* **TASK**: Beginning at the line that holds "(321, 138) = (503, 159): none -> white gift", restate each line exactly through the final line of the records. Include both of those lines.

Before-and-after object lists
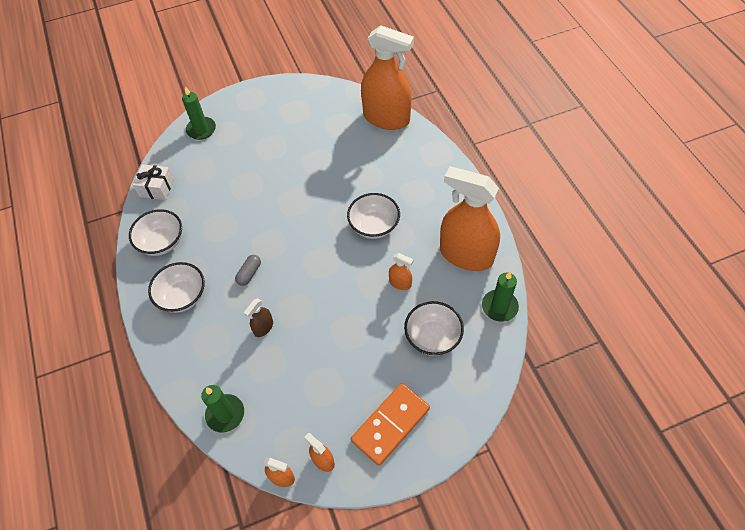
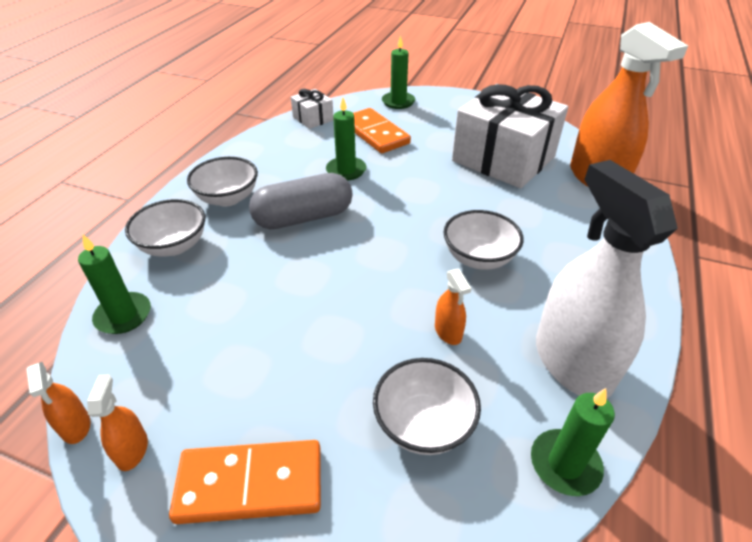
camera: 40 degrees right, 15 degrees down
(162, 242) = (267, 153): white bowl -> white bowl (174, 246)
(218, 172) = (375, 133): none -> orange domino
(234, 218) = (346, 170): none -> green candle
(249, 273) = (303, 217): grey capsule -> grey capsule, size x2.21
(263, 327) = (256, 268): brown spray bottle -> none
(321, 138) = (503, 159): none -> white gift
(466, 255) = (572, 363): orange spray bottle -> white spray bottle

* **RESULT OF THIS EXERCISE**:
(321, 138) = (503, 159): none -> white gift
(466, 255) = (572, 363): orange spray bottle -> white spray bottle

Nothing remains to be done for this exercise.